▶ _Exercise prompt_
Print the records below word for word, omitting the pictures.

[Stored records]

::::::

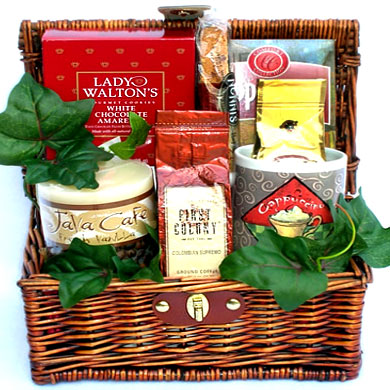
The width and height of the screenshot is (390, 390). In order to click on coffee cup in this screenshot , I will do `click(289, 226)`.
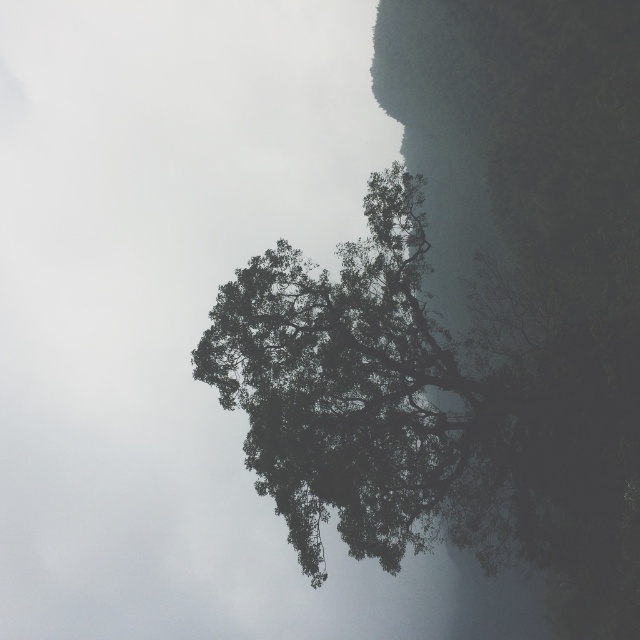
You are a hiker trying to navigate through the misty area. You see the dark green textured cliff at center and the dark green leafy tree at center. Which one is positioned to the right of the other?

The dark green textured cliff at center is to the right of the dark green leafy tree at center.

You are a hiker trying to reach the dark green leafy tree at center from the dark green textured cliff at center. Which direction should you move to get closer to the tree?

The dark green textured cliff at center is closer to you than the dark green leafy tree at center. To reach the tree, you should move away from the cliff towards the background.

You are a photographer trying to capture the tree in the misty scene. You want to place your camera so that the transparent fog at center is exactly in the middle of your viewfinder. Where should you position your camera relative to the tree?

The transparent fog at center is located at point coordinates of (164,307). To center it in the viewfinder, position your camera so that the fog is precisely at the midpoint of the frame, which corresponds to the coordinates provided.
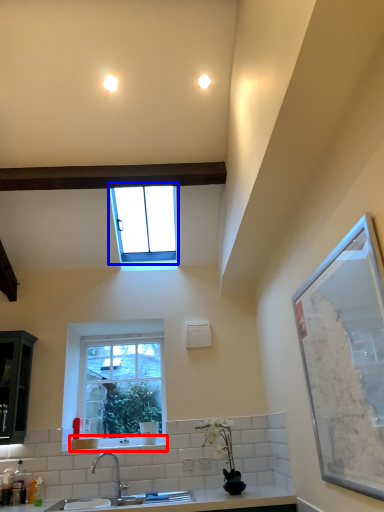
Question: Which object is further to the camera taking this photo, window sill (highlighted by a red box) or window (highlighted by a blue box)?

Choices:
 (A) window sill
 (B) window

Answer: (A)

::::::

▶ _Solution below_
The width and height of the screenshot is (390, 390). In order to click on coffee cup in this screenshot , I will do `click(289, 226)`.
You are a hiker trying to navigate through the misty area. You see the dark green textured cliff at center and the dark green leafy tree at center. Which one is positioned to the right of the other?

The dark green textured cliff at center is to the right of the dark green leafy tree at center.

You are a hiker trying to reach the dark green leafy tree at center from the dark green textured cliff at center. Which direction should you move to get closer to the tree?

The dark green textured cliff at center is closer to you than the dark green leafy tree at center. To reach the tree, you should move away from the cliff towards the background.

You are a photographer trying to capture the tree in the misty scene. You want to place your camera so that the transparent fog at center is exactly in the middle of your viewfinder. Where should you position your camera relative to the tree?

The transparent fog at center is located at point coordinates of (164,307). To center it in the viewfinder, position your camera so that the fog is precisely at the midpoint of the frame, which corresponds to the coordinates provided.
Question: Which object is further to the camera taking this photo, window sill (highlighted by a red box) or window (highlighted by a blue box)?

Choices:
 (A) window sill
 (B) window

Answer: (A)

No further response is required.